-- REQUIREMENT --
Print every line of the data exactly as shown.

-- MATERIALS PROVIDED --
####

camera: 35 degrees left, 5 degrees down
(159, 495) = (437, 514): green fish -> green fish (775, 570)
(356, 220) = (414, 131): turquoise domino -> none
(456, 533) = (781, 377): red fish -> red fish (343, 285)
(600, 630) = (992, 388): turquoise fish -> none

####

-- ANSWER SPACE --
camera: 35 degrees left, 5 degrees down
(159, 495) = (437, 514): green fish -> green fish (775, 570)
(356, 220) = (414, 131): turquoise domino -> none
(456, 533) = (781, 377): red fish -> red fish (343, 285)
(600, 630) = (992, 388): turquoise fish -> none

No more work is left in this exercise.